**Exercise objective:**
Leaving the pictures aside, return the listing exactly as it appears.

**Provided records:**
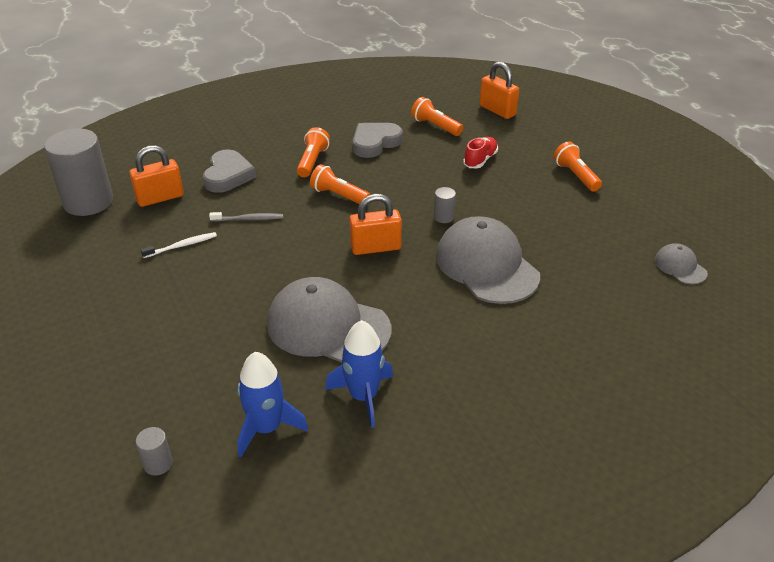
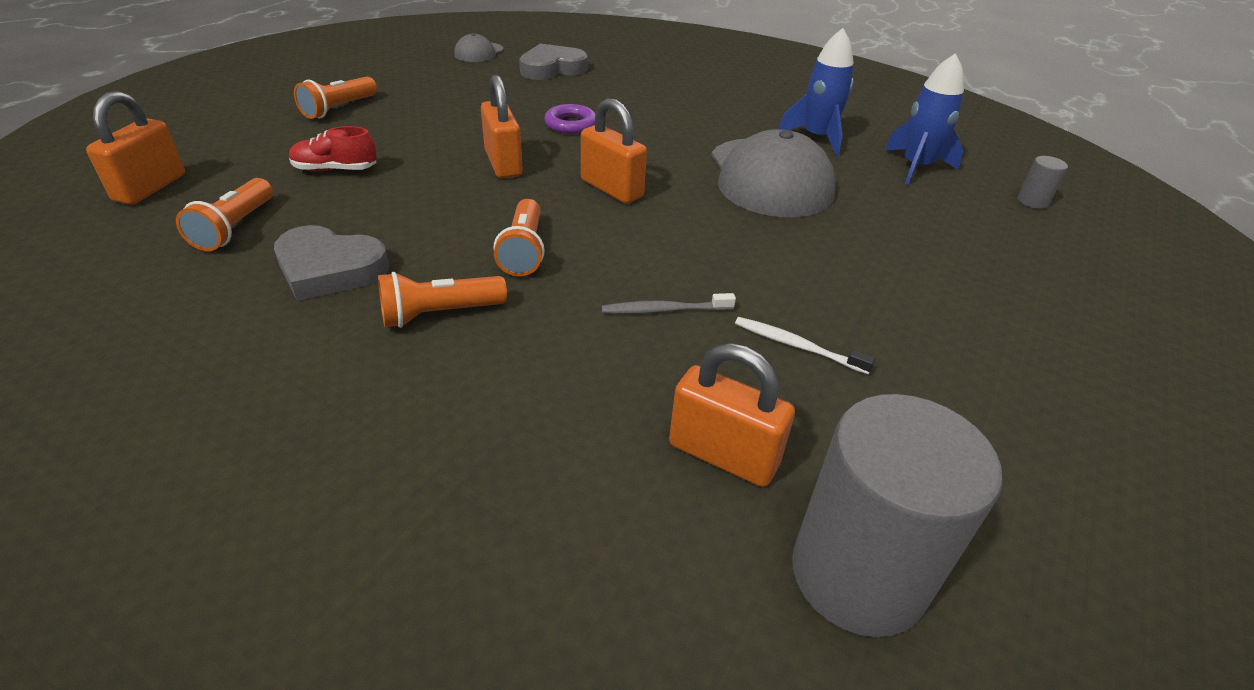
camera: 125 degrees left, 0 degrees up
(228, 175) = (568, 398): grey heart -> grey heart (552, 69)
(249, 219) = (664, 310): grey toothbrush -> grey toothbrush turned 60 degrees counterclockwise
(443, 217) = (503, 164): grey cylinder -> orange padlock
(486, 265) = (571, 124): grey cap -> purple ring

**Result:**
camera: 125 degrees left, 0 degrees up
(228, 175) = (568, 398): grey heart -> grey heart (552, 69)
(249, 219) = (664, 310): grey toothbrush -> grey toothbrush turned 60 degrees counterclockwise
(443, 217) = (503, 164): grey cylinder -> orange padlock
(486, 265) = (571, 124): grey cap -> purple ring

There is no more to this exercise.